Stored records

++++++++++++++++++++

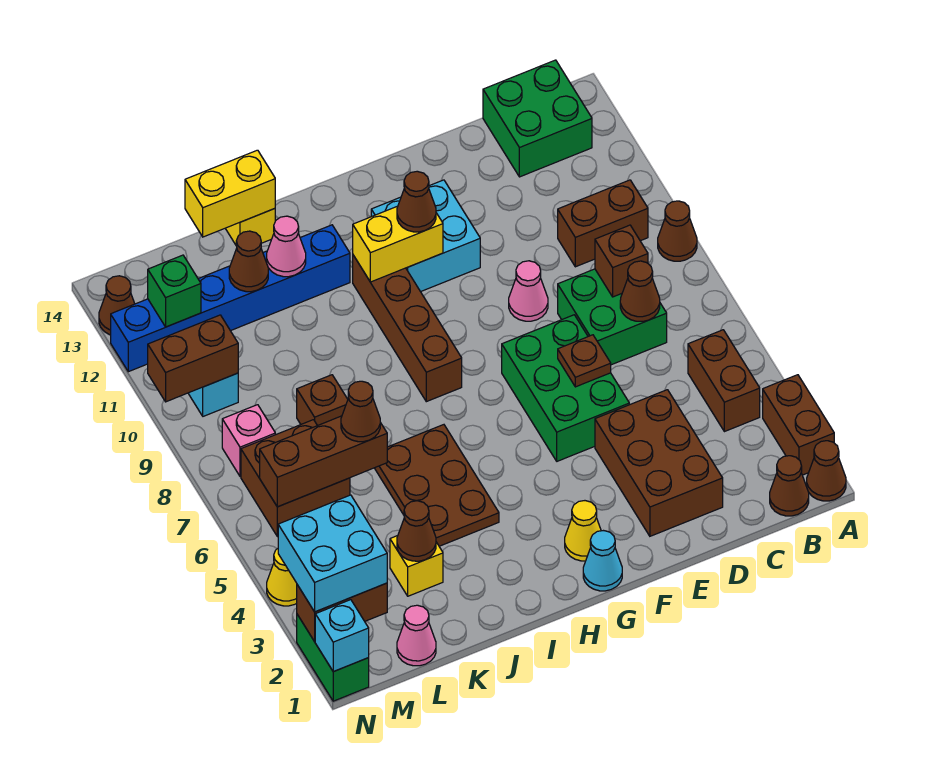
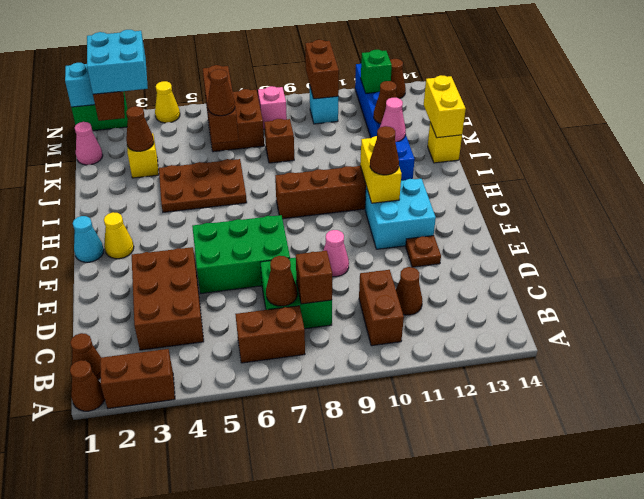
brown 1x1 cone [658,201,697,261] -> brown 1x1 cone moved to [396,267,422,315]
brown 1x2 brick [688,330,760,432] -> brown 1x2 brick moved to [235,306,305,363]
green 2x2 brick [483,60,592,177] -> none
brown 2x3 brick [595,390,723,536] -> brown 2x3 brick turned to [132,247,204,350]
brown 1x1 plate [558,335,611,387] -> brown 1x1 plate moved to [406,236,441,267]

++++++++++++++++++++

Work order ::
Find the lines that mention "brick" in the entries and show them.

Task result ::
brown 1x2 brick [688,330,760,432] -> brown 1x2 brick moved to [235,306,305,363]
green 2x2 brick [483,60,592,177] -> none
brown 2x3 brick [595,390,723,536] -> brown 2x3 brick turned to [132,247,204,350]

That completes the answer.